_TASK ITEM_.
Only lines holding "button" are wanted; copy each of them from the records below.

_DATA FOR THIS EXERCISE_.
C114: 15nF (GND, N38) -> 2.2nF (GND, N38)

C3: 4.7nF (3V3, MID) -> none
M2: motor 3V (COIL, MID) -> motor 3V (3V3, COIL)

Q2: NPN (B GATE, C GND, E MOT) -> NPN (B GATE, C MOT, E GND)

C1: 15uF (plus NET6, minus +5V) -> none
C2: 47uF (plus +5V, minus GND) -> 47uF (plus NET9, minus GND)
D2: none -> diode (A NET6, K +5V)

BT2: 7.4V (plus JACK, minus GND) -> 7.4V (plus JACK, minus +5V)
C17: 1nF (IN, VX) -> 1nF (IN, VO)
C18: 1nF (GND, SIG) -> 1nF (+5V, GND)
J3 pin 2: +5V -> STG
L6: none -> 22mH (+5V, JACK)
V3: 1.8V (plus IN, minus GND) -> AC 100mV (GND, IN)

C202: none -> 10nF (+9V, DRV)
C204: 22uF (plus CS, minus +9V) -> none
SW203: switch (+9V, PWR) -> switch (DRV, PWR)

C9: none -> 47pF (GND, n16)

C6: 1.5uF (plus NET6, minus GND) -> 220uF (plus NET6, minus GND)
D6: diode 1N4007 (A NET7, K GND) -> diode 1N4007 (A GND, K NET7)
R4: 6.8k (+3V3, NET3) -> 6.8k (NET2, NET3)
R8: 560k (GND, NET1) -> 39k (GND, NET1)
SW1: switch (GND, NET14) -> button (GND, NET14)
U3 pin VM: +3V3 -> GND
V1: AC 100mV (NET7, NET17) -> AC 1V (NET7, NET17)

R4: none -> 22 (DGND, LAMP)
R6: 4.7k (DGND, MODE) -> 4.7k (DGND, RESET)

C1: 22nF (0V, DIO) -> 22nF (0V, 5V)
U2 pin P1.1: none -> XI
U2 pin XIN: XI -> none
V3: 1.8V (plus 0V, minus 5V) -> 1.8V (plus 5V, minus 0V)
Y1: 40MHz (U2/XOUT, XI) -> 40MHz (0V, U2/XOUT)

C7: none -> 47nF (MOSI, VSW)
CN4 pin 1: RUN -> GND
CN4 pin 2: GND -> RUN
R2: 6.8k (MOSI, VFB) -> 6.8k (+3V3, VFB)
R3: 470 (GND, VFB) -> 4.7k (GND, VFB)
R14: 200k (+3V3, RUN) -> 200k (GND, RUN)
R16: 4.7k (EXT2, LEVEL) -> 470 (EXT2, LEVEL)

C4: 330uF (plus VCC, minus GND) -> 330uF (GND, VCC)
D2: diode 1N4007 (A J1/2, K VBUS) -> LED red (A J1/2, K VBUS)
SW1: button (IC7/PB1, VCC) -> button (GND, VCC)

_RESPONSE TO THIS EXERCISE_.
SW1: switch (GND, NET14) -> button (GND, NET14)
SW1: button (IC7/PB1, VCC) -> button (GND, VCC)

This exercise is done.